WHAT YOU SHOULD DO:
Repeat the stretch of entries below from the line with "pink traffic cone [171,600,322,798]" through the line with "pink cap [238,360,336,434]". Include both ends and add nothing.
───── RECORDS FOR THE EXERCISE ─────
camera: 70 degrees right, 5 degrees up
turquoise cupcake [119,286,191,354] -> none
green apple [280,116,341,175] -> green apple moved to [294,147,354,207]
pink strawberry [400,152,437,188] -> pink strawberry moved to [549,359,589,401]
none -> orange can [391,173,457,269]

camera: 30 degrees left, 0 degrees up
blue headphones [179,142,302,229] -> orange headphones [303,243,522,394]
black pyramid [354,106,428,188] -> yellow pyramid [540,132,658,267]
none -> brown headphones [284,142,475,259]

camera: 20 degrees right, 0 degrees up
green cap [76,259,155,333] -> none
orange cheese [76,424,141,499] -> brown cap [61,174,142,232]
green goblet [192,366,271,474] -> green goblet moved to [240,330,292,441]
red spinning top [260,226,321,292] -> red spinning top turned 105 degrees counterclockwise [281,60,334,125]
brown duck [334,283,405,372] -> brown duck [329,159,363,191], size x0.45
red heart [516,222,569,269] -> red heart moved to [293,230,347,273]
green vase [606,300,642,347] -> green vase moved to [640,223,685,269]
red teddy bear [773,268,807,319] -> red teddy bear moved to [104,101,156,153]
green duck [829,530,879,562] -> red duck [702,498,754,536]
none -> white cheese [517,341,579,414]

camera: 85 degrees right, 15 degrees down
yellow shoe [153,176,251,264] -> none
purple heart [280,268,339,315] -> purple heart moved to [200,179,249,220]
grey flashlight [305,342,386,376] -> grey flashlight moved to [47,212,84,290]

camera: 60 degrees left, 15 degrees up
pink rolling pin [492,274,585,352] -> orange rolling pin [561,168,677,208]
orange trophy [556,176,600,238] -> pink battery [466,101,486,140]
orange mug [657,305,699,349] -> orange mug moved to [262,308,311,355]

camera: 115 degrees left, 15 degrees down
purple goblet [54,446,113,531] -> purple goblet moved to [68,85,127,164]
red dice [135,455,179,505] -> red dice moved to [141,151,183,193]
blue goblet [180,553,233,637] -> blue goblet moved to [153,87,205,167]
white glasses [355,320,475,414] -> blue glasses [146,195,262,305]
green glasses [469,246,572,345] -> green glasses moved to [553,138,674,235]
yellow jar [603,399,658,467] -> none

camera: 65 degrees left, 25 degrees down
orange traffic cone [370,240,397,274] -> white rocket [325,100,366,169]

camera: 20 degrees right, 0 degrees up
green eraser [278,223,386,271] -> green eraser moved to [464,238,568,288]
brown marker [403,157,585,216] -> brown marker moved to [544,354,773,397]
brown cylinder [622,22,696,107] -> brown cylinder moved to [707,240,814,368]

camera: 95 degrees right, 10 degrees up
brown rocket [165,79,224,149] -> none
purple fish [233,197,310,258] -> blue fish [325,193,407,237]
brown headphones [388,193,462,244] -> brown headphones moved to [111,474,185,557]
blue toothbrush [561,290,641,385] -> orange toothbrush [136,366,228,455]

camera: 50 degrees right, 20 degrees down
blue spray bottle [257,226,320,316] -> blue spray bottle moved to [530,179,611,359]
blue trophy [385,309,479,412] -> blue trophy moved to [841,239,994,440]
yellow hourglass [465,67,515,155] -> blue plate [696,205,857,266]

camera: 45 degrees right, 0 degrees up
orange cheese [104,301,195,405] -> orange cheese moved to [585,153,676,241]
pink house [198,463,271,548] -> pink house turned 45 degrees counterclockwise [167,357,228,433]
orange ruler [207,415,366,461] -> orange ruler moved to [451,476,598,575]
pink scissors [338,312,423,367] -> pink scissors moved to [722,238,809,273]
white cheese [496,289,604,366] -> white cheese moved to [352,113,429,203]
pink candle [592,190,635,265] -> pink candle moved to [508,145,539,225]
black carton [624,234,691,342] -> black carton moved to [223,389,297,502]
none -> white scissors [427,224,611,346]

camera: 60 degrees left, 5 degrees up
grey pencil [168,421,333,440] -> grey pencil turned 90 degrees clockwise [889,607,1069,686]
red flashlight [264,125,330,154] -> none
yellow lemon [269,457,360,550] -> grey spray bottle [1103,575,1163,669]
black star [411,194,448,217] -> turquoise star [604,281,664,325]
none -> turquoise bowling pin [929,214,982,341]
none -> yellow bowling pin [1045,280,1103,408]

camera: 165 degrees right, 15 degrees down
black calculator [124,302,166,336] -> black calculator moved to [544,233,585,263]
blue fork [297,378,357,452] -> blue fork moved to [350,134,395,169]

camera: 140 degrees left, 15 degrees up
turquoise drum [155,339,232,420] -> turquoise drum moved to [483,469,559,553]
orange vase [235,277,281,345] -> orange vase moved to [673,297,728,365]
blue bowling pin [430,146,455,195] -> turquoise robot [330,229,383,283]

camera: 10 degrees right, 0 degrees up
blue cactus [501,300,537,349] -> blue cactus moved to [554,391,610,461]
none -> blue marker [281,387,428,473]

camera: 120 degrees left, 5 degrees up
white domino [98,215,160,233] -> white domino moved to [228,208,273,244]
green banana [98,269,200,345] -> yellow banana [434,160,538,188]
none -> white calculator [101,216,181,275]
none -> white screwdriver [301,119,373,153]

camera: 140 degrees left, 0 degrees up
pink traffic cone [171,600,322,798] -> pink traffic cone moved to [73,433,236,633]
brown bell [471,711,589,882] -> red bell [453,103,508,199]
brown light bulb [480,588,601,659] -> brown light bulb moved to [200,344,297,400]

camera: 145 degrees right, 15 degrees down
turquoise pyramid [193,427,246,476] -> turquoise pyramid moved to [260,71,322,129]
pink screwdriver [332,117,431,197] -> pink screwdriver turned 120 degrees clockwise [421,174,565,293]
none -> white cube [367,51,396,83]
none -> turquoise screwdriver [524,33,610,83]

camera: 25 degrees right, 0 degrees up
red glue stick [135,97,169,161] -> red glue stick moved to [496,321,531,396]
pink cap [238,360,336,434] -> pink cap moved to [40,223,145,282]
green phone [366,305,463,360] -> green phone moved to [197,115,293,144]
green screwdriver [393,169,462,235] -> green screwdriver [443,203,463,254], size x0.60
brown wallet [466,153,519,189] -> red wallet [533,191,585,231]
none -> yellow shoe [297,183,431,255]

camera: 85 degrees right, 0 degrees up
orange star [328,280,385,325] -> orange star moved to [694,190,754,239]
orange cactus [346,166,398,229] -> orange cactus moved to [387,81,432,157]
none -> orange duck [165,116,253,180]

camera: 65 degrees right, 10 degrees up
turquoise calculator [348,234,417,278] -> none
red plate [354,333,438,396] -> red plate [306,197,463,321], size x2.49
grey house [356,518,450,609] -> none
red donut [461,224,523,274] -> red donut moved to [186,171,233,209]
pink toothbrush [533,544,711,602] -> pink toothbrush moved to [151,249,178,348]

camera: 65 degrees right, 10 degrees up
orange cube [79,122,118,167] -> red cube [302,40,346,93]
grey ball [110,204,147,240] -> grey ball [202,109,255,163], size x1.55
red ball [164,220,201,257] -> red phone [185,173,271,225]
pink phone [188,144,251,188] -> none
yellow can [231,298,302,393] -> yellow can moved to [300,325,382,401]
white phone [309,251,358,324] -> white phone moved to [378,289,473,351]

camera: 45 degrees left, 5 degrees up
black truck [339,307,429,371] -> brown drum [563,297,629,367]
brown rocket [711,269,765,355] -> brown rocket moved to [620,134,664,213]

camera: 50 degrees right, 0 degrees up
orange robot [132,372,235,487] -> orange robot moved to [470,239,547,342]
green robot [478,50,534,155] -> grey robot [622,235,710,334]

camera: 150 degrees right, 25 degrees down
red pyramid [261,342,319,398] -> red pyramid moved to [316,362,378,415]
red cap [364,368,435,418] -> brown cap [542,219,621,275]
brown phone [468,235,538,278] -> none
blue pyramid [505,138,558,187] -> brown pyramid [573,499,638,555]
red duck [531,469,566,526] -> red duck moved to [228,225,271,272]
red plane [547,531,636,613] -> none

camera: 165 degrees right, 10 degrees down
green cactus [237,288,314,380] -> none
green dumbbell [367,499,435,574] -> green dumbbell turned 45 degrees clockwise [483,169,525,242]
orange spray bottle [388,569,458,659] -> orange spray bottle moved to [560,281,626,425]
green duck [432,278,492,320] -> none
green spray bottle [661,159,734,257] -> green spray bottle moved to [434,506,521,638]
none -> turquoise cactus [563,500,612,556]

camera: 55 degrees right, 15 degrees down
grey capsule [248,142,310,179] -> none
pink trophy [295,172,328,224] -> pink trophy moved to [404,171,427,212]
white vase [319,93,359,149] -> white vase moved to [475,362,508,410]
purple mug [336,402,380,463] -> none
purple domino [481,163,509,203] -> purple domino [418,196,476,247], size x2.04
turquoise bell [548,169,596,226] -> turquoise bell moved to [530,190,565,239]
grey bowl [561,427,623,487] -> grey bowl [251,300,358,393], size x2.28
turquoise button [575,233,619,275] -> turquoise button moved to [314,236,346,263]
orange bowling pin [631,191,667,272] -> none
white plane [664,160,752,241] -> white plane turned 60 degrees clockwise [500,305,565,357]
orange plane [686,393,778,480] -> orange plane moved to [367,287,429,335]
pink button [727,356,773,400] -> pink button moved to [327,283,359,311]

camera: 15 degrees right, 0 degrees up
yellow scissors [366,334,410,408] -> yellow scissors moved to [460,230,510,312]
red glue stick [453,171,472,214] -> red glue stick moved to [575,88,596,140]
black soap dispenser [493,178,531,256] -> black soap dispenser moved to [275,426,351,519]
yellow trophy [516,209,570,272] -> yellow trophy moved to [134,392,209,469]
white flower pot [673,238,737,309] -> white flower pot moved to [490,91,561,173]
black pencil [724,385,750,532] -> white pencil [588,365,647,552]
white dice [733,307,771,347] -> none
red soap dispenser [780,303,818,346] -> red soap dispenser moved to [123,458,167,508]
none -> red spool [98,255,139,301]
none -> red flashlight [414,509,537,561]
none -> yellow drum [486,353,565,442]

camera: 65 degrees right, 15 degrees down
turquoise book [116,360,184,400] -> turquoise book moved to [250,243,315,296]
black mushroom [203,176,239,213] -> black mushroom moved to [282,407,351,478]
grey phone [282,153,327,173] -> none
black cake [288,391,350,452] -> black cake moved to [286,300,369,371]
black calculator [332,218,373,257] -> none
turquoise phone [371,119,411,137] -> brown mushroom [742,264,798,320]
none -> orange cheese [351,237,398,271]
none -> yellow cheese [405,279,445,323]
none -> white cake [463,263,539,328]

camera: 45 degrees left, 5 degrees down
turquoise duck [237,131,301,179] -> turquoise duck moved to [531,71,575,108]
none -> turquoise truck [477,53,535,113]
─────
SOLUTION:
pink traffic cone [171,600,322,798] -> pink traffic cone moved to [73,433,236,633]
brown bell [471,711,589,882] -> red bell [453,103,508,199]
brown light bulb [480,588,601,659] -> brown light bulb moved to [200,344,297,400]

camera: 145 degrees right, 15 degrees down
turquoise pyramid [193,427,246,476] -> turquoise pyramid moved to [260,71,322,129]
pink screwdriver [332,117,431,197] -> pink screwdriver turned 120 degrees clockwise [421,174,565,293]
none -> white cube [367,51,396,83]
none -> turquoise screwdriver [524,33,610,83]

camera: 25 degrees right, 0 degrees up
red glue stick [135,97,169,161] -> red glue stick moved to [496,321,531,396]
pink cap [238,360,336,434] -> pink cap moved to [40,223,145,282]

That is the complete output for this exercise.